Prompt — The reply must consist of the complete listing, reproduced exactly, with no images included.

START Extracted records

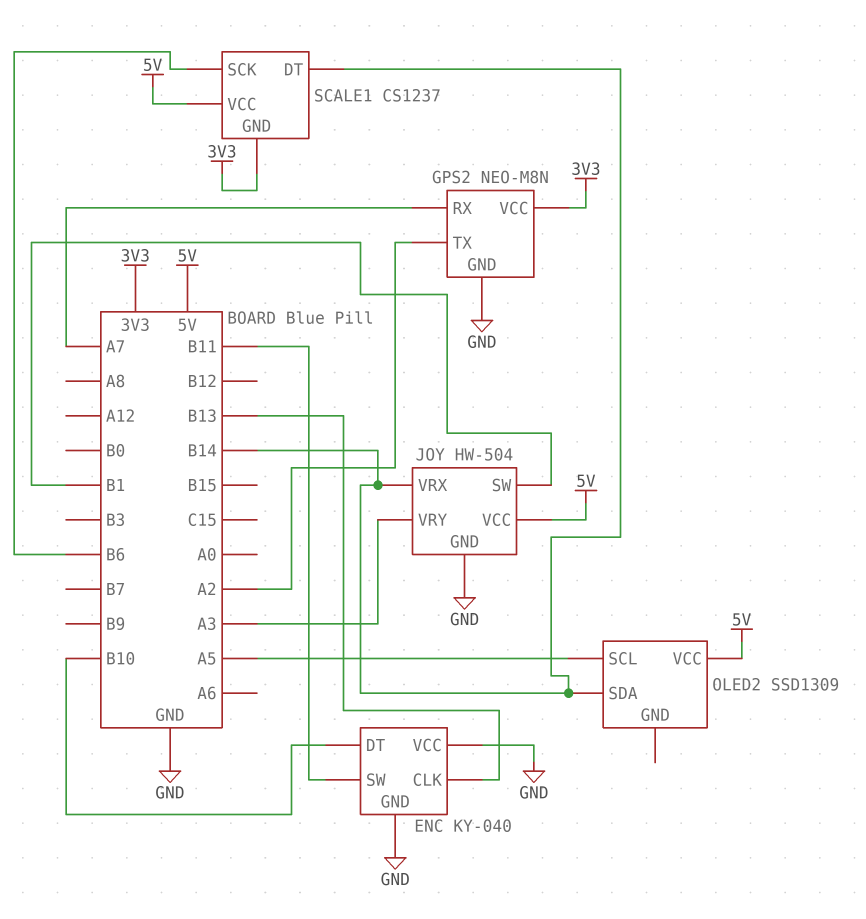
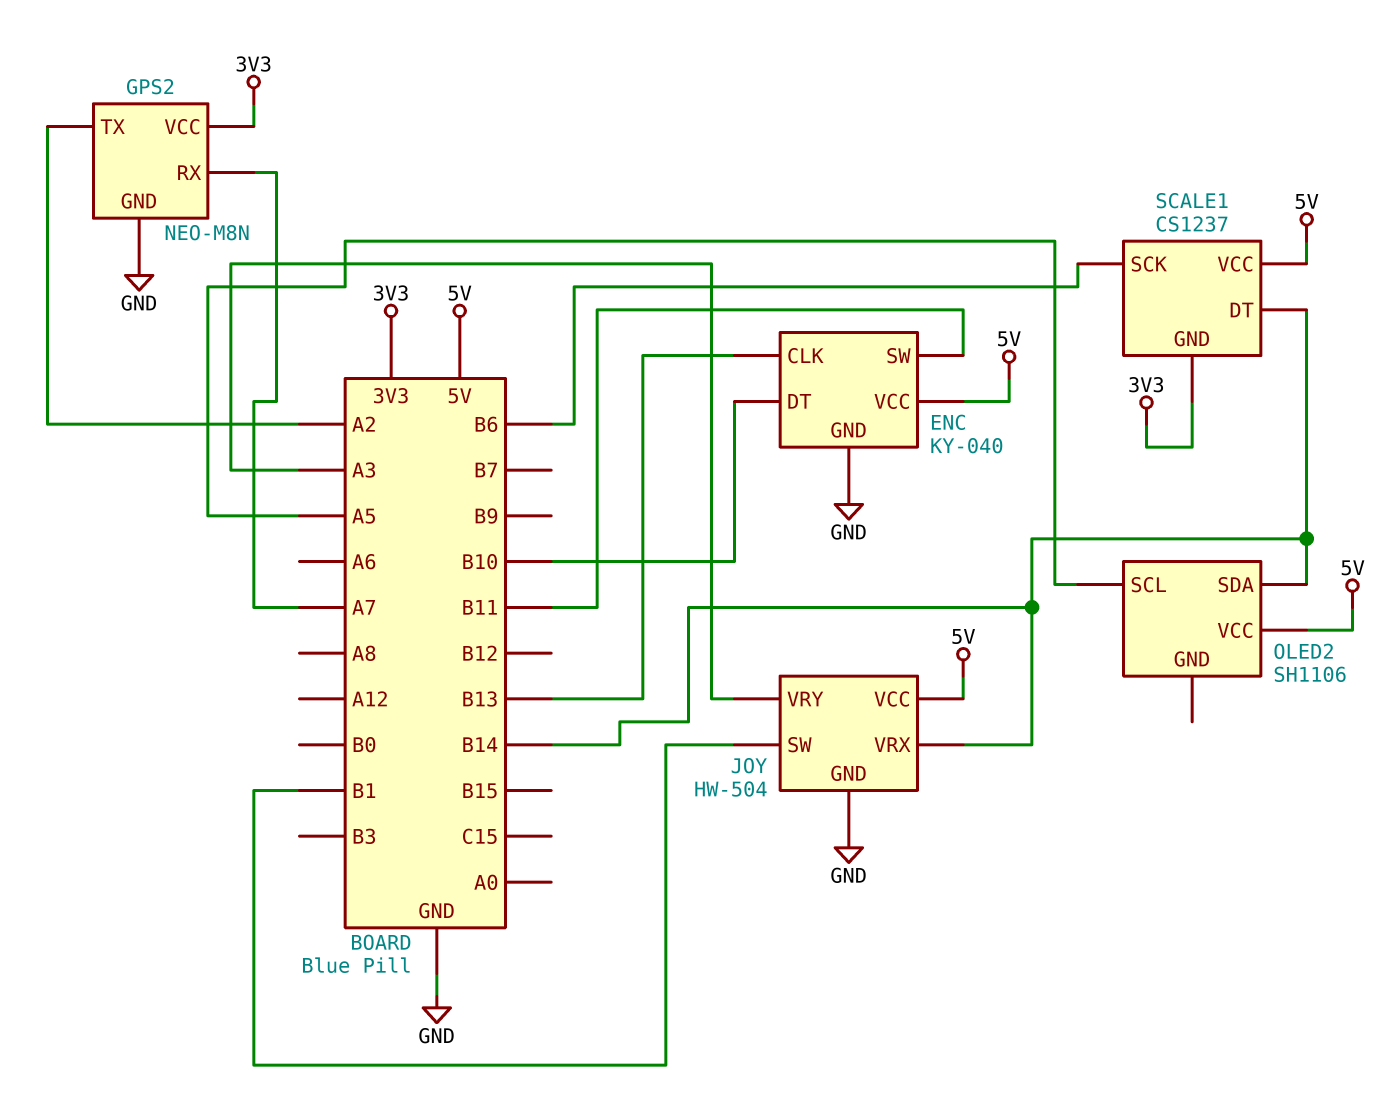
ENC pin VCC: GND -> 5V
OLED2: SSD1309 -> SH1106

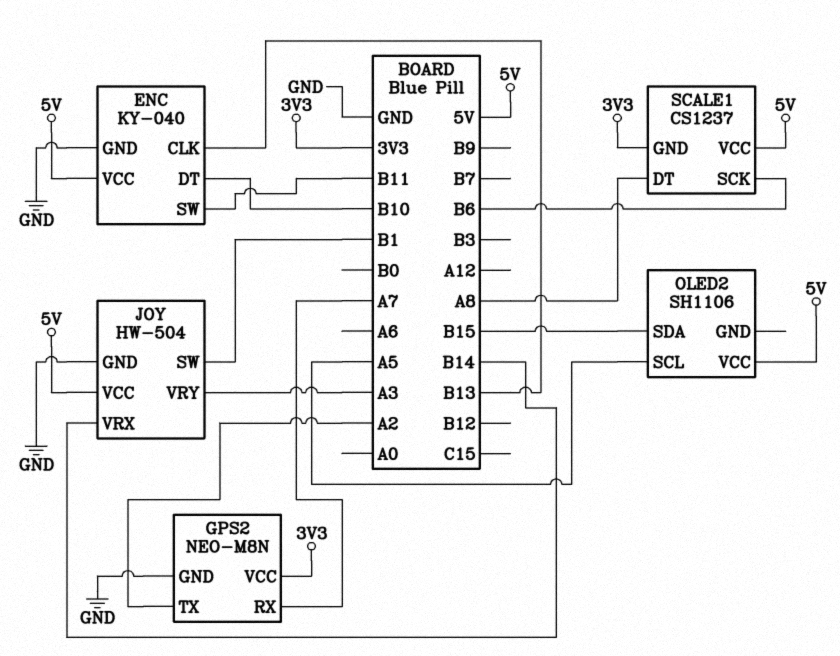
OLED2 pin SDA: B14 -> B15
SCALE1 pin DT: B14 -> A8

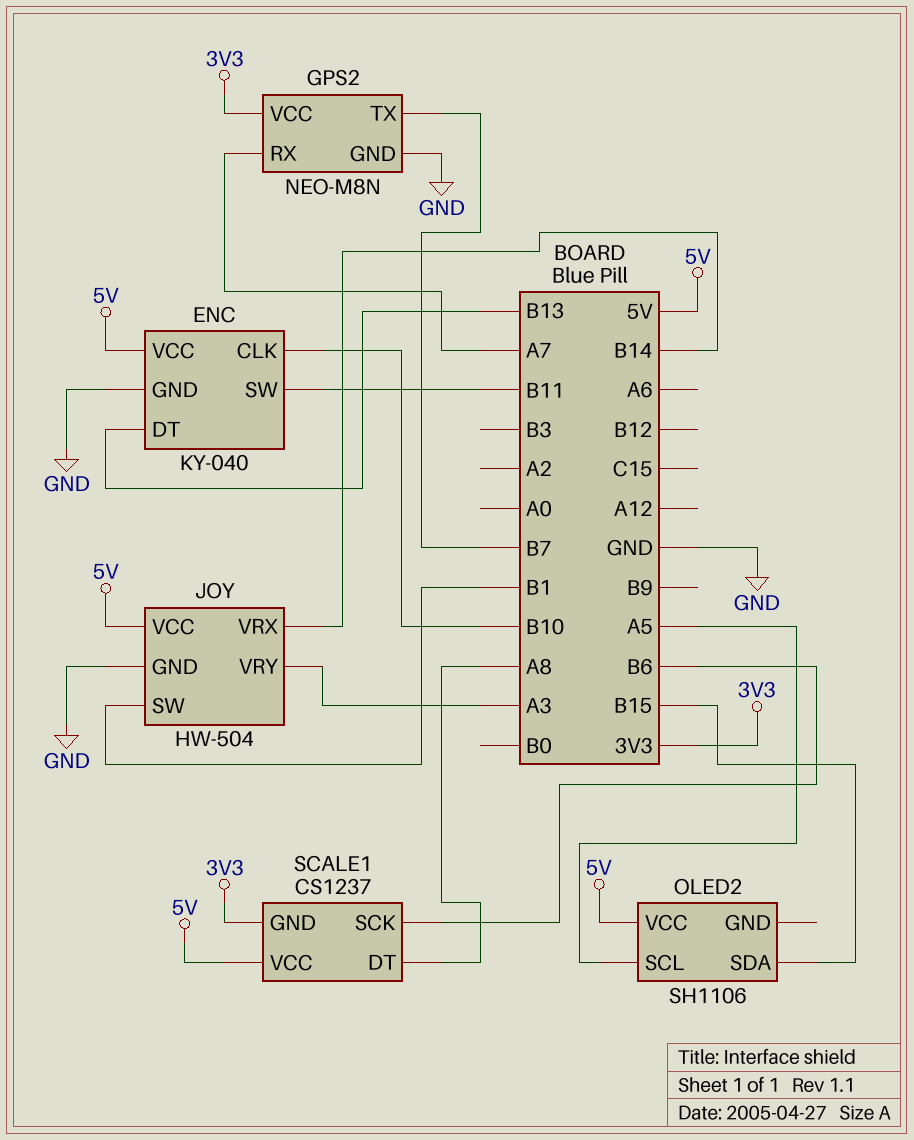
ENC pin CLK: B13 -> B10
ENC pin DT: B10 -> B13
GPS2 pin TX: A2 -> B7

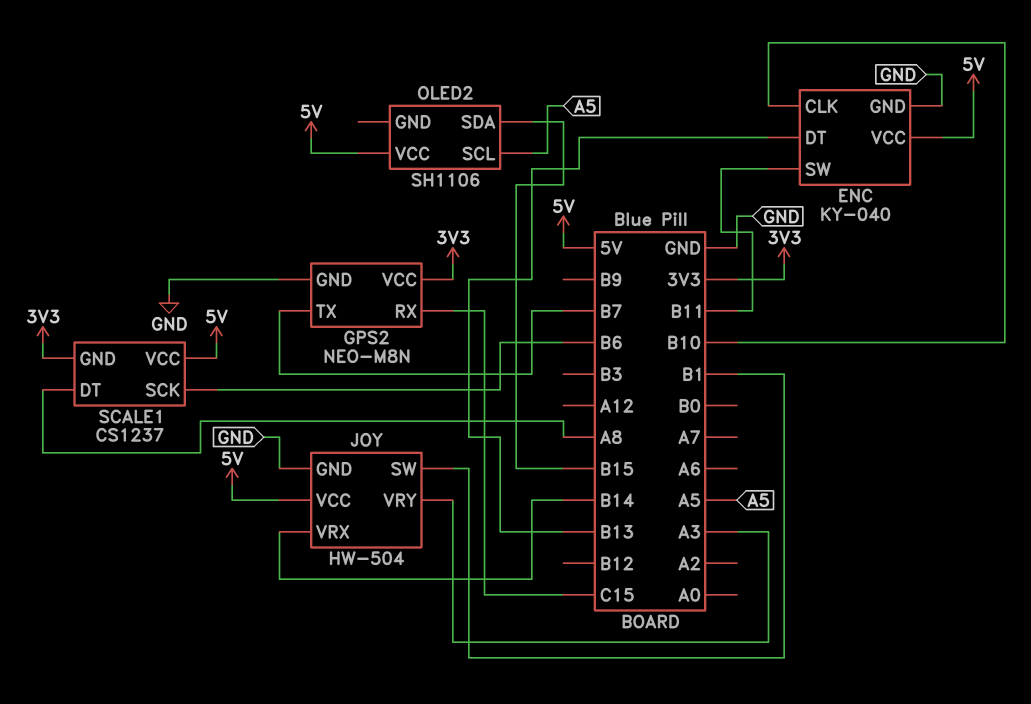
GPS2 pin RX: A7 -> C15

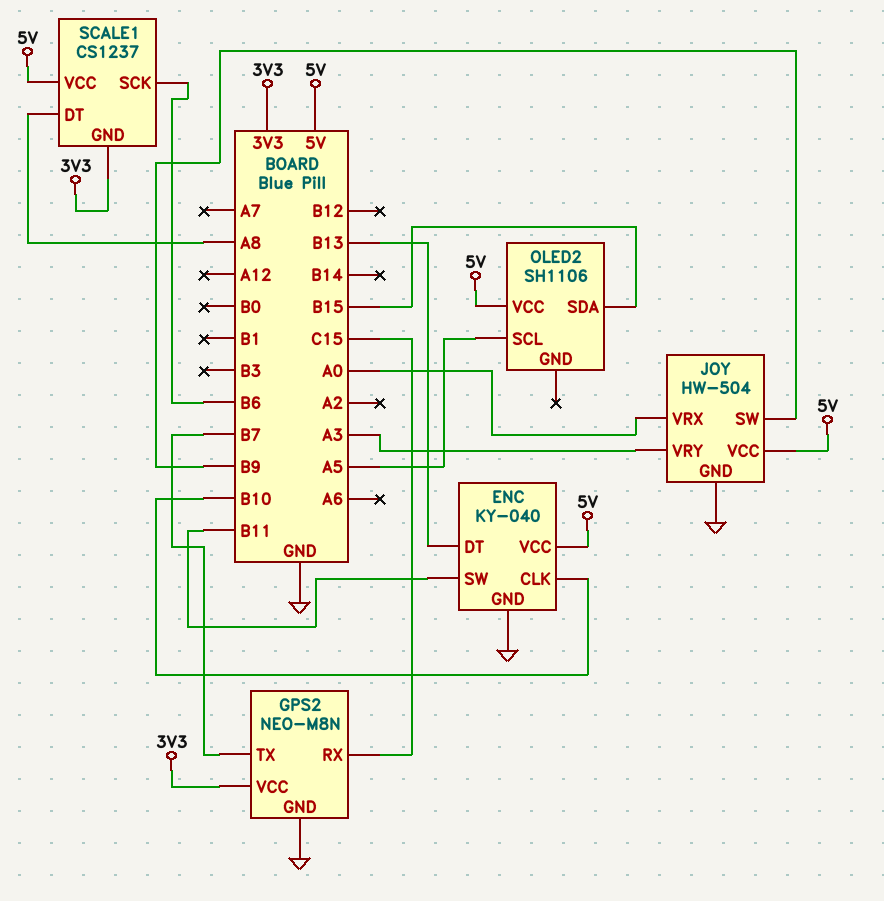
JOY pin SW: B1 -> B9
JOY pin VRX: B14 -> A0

END Extracted records

Solved exercise —
ENC pin VCC: GND -> 5V
OLED2: SSD1309 -> SH1106

OLED2 pin SDA: B14 -> B15
SCALE1 pin DT: B14 -> A8

ENC pin CLK: B13 -> B10
ENC pin DT: B10 -> B13
GPS2 pin TX: A2 -> B7

GPS2 pin RX: A7 -> C15

JOY pin SW: B1 -> B9
JOY pin VRX: B14 -> A0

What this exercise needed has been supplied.